# Available data:

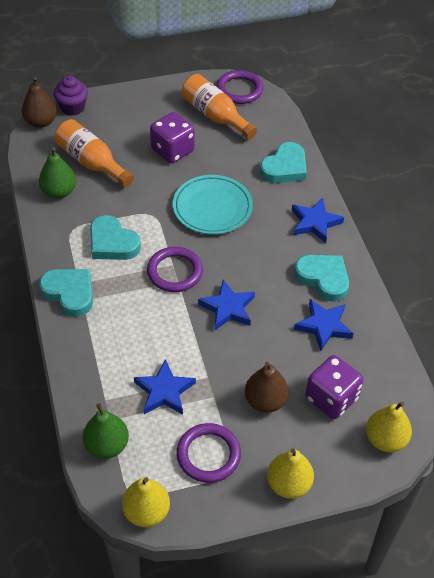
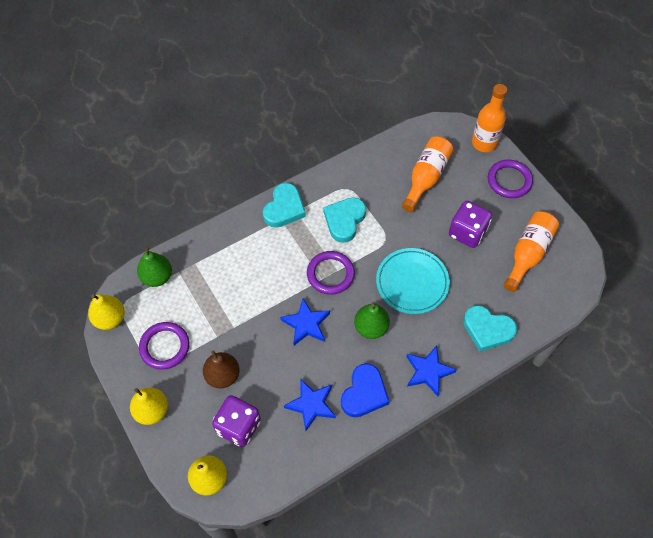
camera: 75 degrees right, 10 degrees up
(41, 122) = (456, 127): brown pear -> none
(59, 192) = (384, 166): green pear -> green pear (371, 327)
(72, 107) = (484, 143): purple cupcake -> orange bottle
(164, 391) = (212, 300): blue star -> none
(239, 90) = (574, 265): purple ring -> purple ring (509, 180)
(323, 278) = (364, 393): turquoise heart -> blue heart

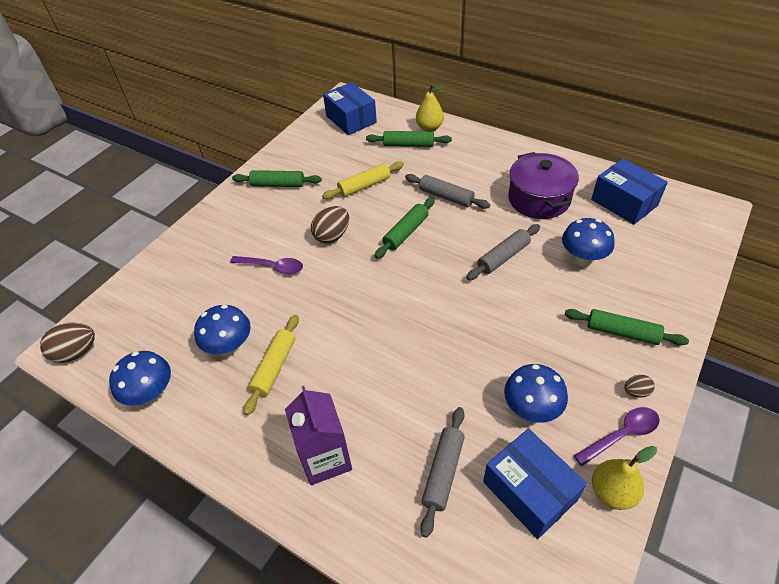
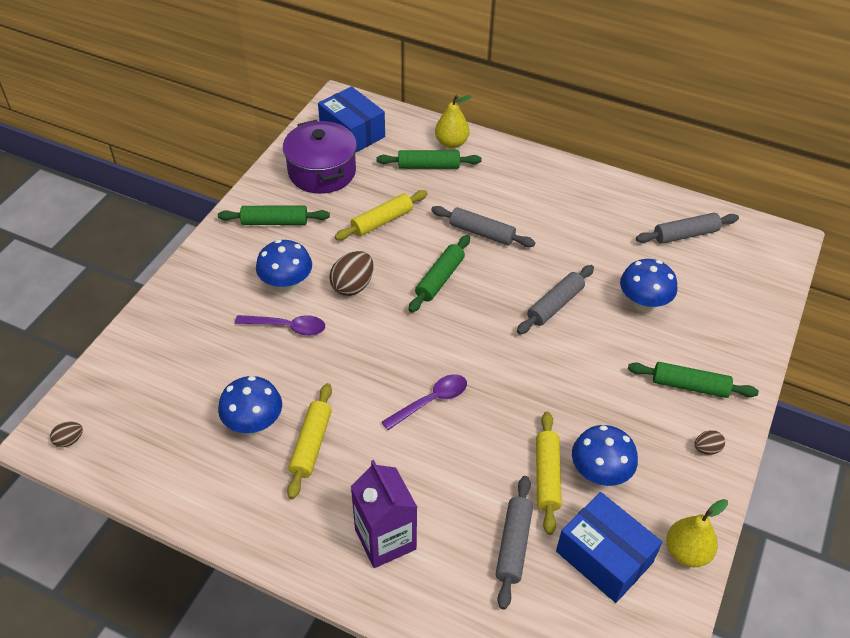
camera: 10 degrees left, 0 degrees up
(76, 352) = (69, 440): brown egg -> brown egg, size x0.54
(151, 394) = (173, 482): blue mushroom -> blue mushroom (286, 284)
(481, 408) = (547, 476): none -> yellow rolling pin
(539, 199) = (589, 233): purple pot -> purple pot (322, 172)
(621, 435) = (694, 494): purple spoon -> purple spoon (431, 401)
(624, 202) = (685, 235): blue box -> grey rolling pin

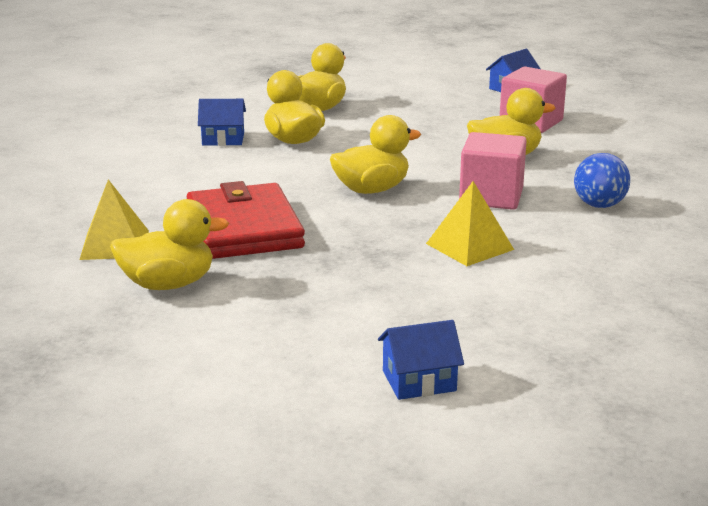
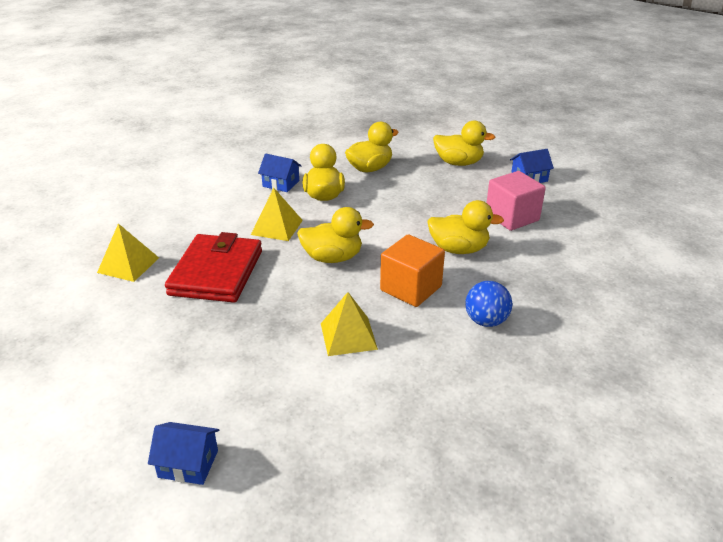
camera: 25 degrees right, 10 degrees up
(168, 284) = (124, 311): yellow duck -> yellow duck (458, 163)
(269, 177) = (277, 227): none -> yellow pyramid
(491, 197) = (411, 288): pink cube -> orange cube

# Task objective:
Write out exactly the lines from the one containing "(481, 408) = (547, 476): none" through the end of the entries, both included. Pictures are not copied.

# Solution to this exercise:
(481, 408) = (547, 476): none -> yellow rolling pin
(539, 199) = (589, 233): purple pot -> purple pot (322, 172)
(621, 435) = (694, 494): purple spoon -> purple spoon (431, 401)
(624, 202) = (685, 235): blue box -> grey rolling pin

camera: 25 degrees right, 10 degrees up
(168, 284) = (124, 311): yellow duck -> yellow duck (458, 163)
(269, 177) = (277, 227): none -> yellow pyramid
(491, 197) = (411, 288): pink cube -> orange cube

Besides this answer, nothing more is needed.